What the exercise asks >> Pictures in the records are to be excluded from an otherwise exact copy.
__________________________________________________
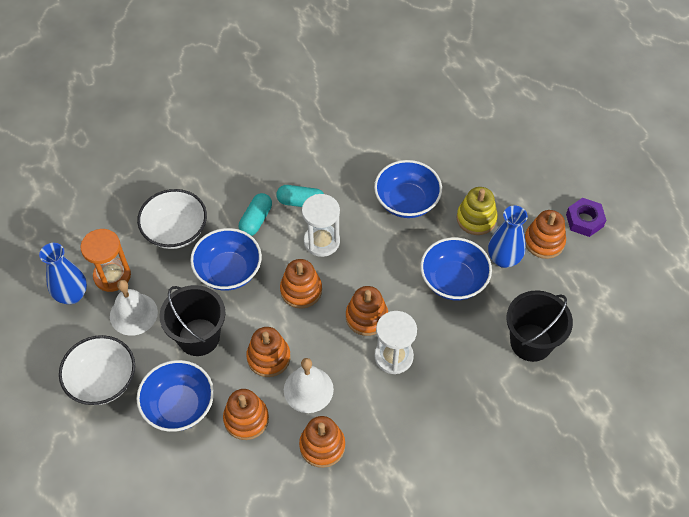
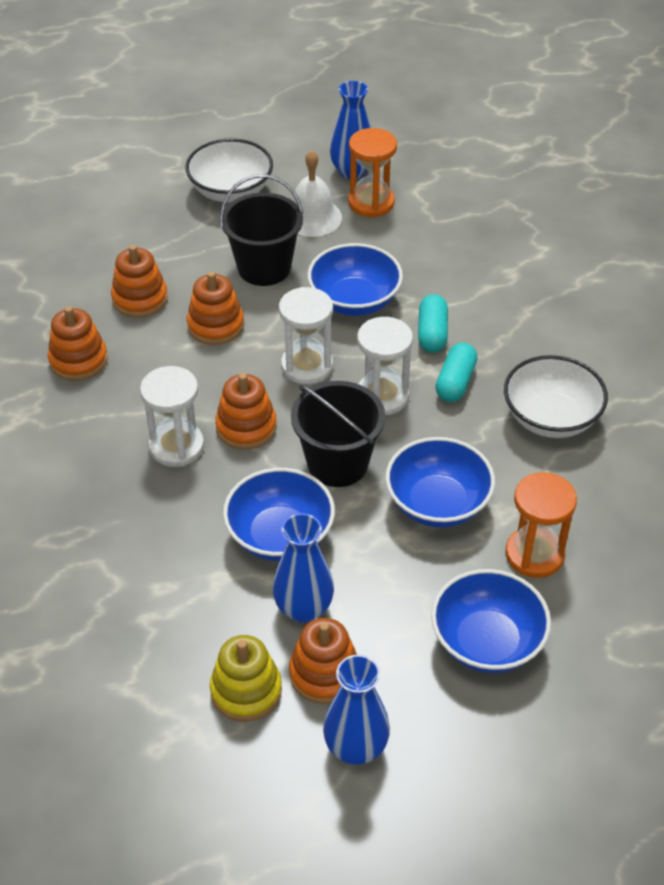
camera: 100 degrees right, 10 degrees down
white bowl [137,189,207,249] -> white bowl moved to [504,355,608,438]
blue bowl [137,360,214,432] -> blue bowl moved to [431,569,551,673]
turquoise capsule [239,193,272,236] -> turquoise capsule turned 60 degrees clockwise [418,294,448,352]
orange stacking toy [280,259,322,309] -> white hourglass [279,287,333,384]
white bell [284,358,334,413] -> none
yellow stacking toy [457,187,498,235] -> yellow stacking toy moved to [210,635,282,722]
black bucket [506,290,573,362] -> black bucket moved to [291,381,385,487]
purple nut [566,198,606,237] -> blue vase [323,655,390,765]
none -> orange hourglass [506,472,577,578]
__________________________________________________
Result for this exercise >>
camera: 100 degrees right, 10 degrees down
white bowl [137,189,207,249] -> white bowl moved to [504,355,608,438]
blue bowl [137,360,214,432] -> blue bowl moved to [431,569,551,673]
turquoise capsule [239,193,272,236] -> turquoise capsule turned 60 degrees clockwise [418,294,448,352]
orange stacking toy [280,259,322,309] -> white hourglass [279,287,333,384]
white bell [284,358,334,413] -> none
yellow stacking toy [457,187,498,235] -> yellow stacking toy moved to [210,635,282,722]
black bucket [506,290,573,362] -> black bucket moved to [291,381,385,487]
purple nut [566,198,606,237] -> blue vase [323,655,390,765]
none -> orange hourglass [506,472,577,578]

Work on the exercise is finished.